Records for the exercise:
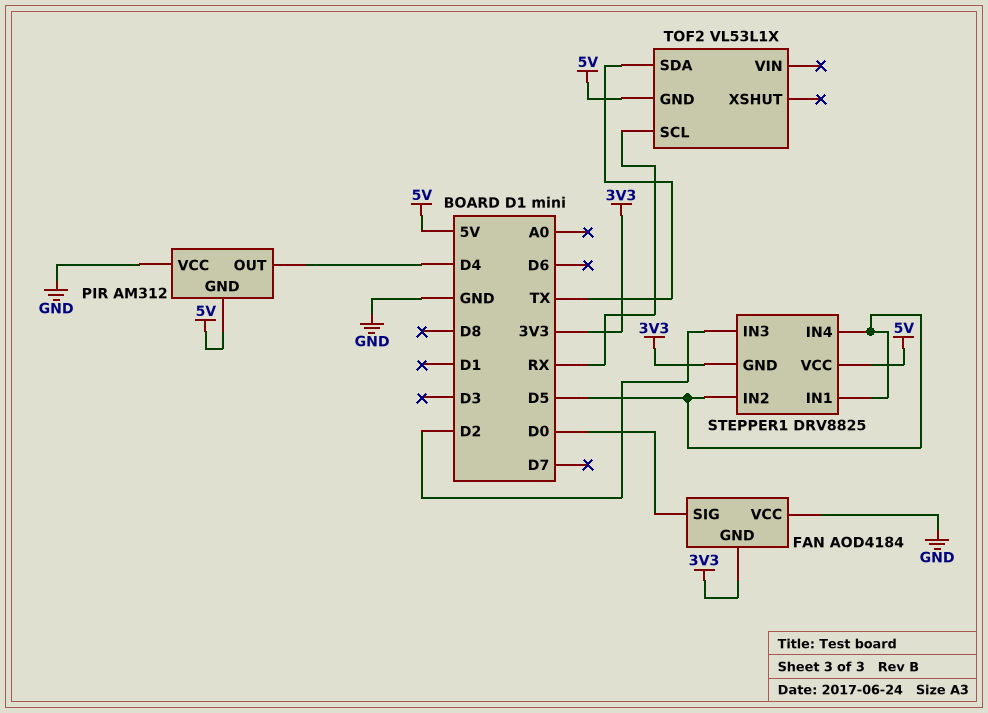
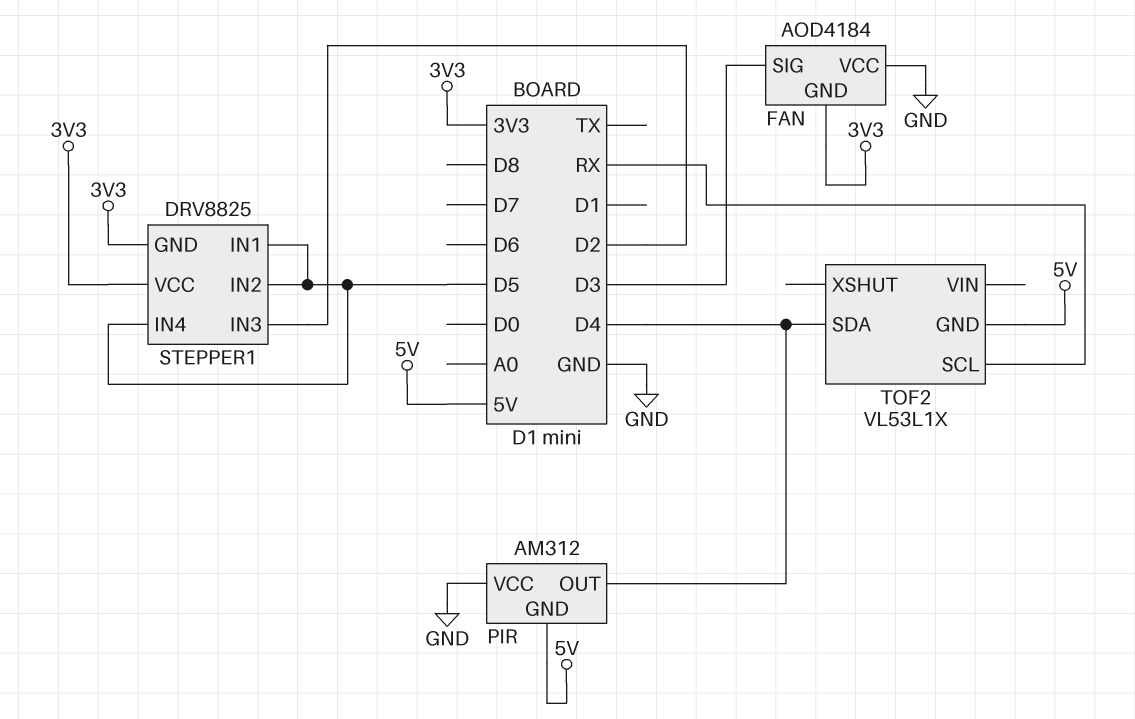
FAN pin SIG: D0 -> D3
STEPPER1 pin VCC: 5V -> 3V3
TOF2 pin SDA: TX -> D4

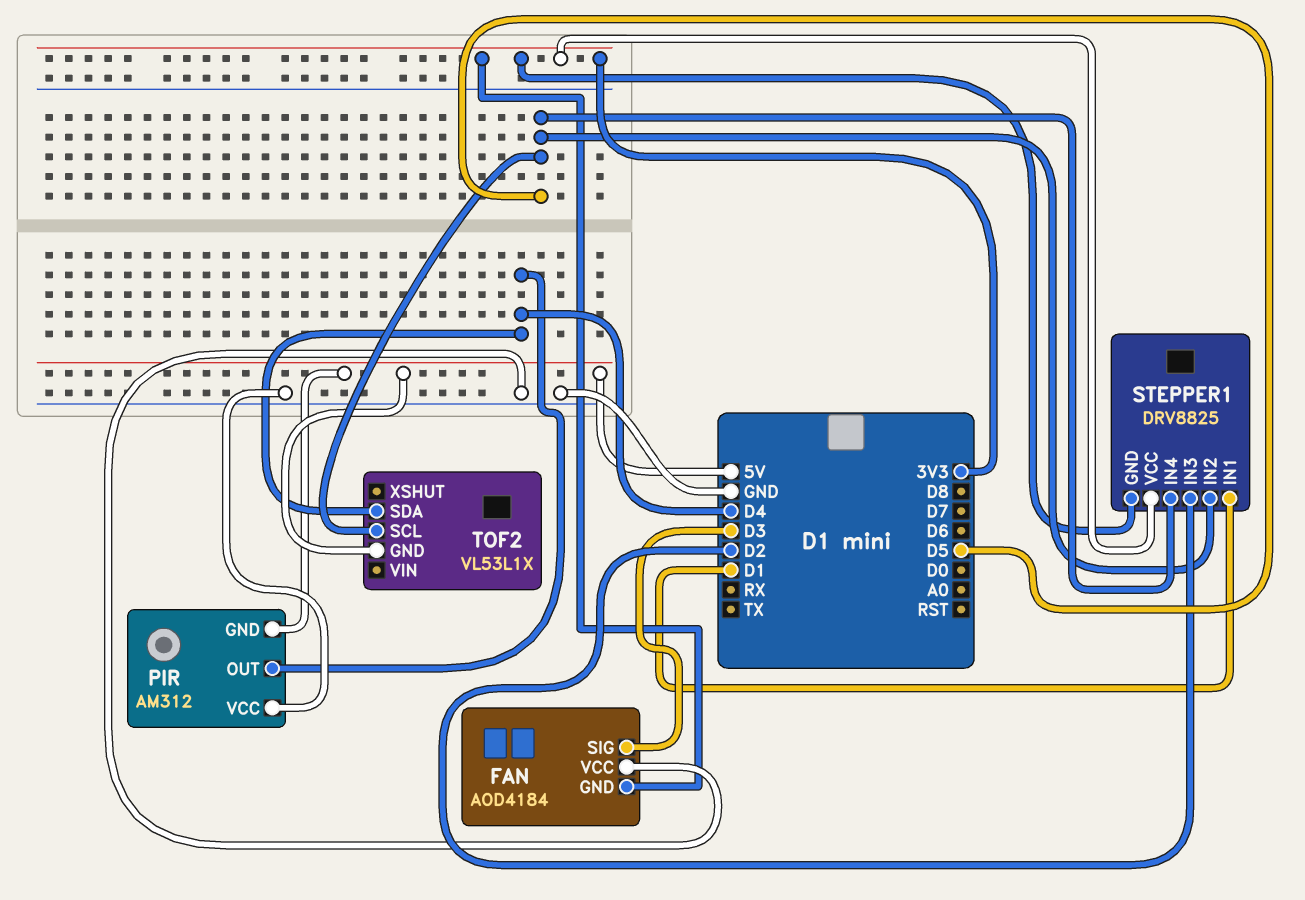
STEPPER1 pin IN1: D5 -> D1
TOF2 pin SCL: RX -> D5

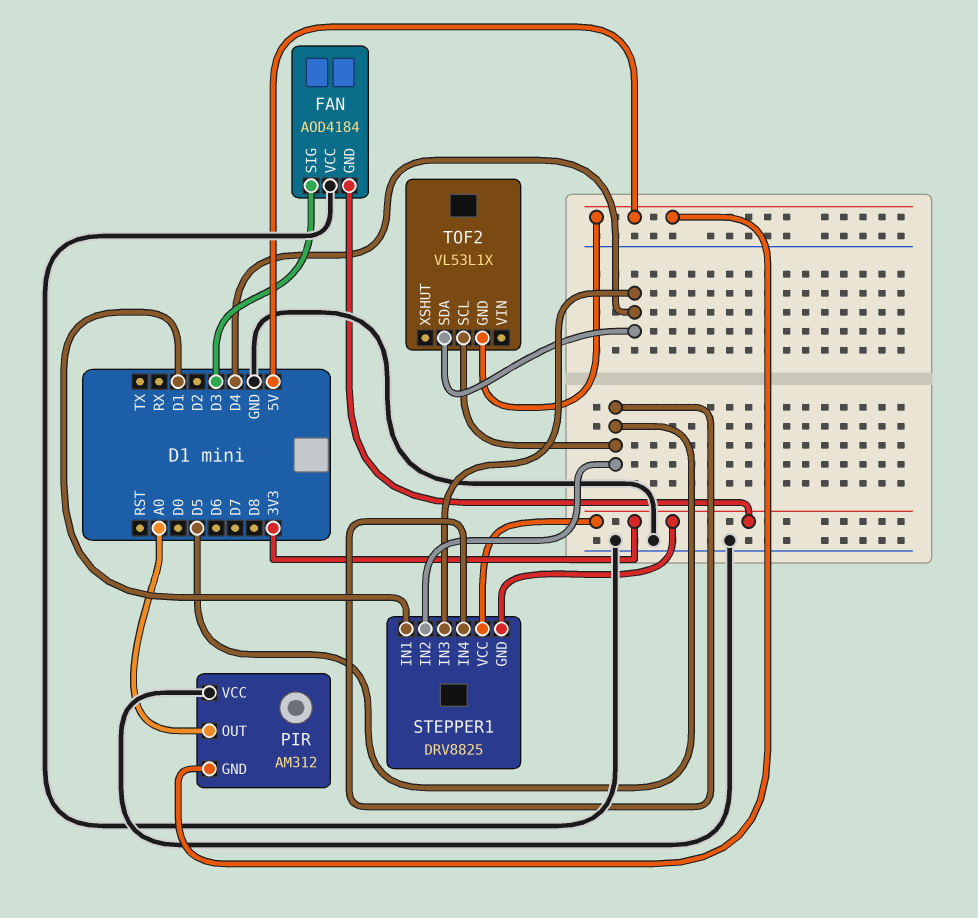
PIR pin OUT: D4 -> A0
STEPPER1 pin IN3: D2 -> D4

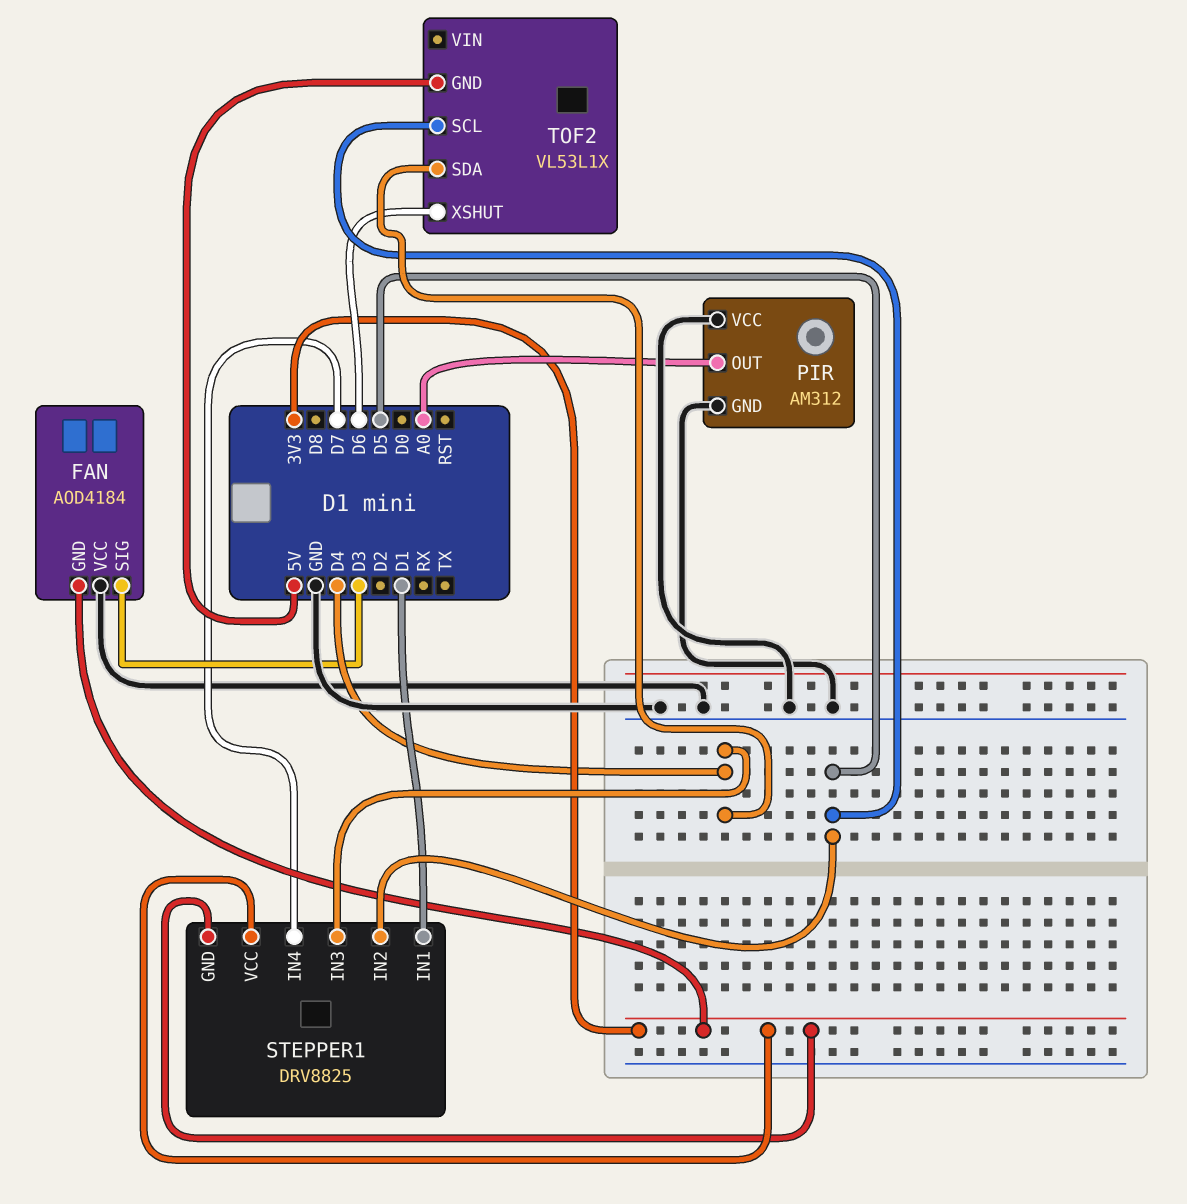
PIR pin GND: 5V -> GND
STEPPER1 pin IN4: D5 -> D7
TOF2 pin XSHUT: none -> D6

Instructions to follow: Reproduce the whole listing verbatim. Pictures stay out of the copy.

Exercise response:
FAN pin SIG: D0 -> D3
STEPPER1 pin VCC: 5V -> 3V3
TOF2 pin SDA: TX -> D4

STEPPER1 pin IN1: D5 -> D1
TOF2 pin SCL: RX -> D5

PIR pin OUT: D4 -> A0
STEPPER1 pin IN3: D2 -> D4

PIR pin GND: 5V -> GND
STEPPER1 pin IN4: D5 -> D7
TOF2 pin XSHUT: none -> D6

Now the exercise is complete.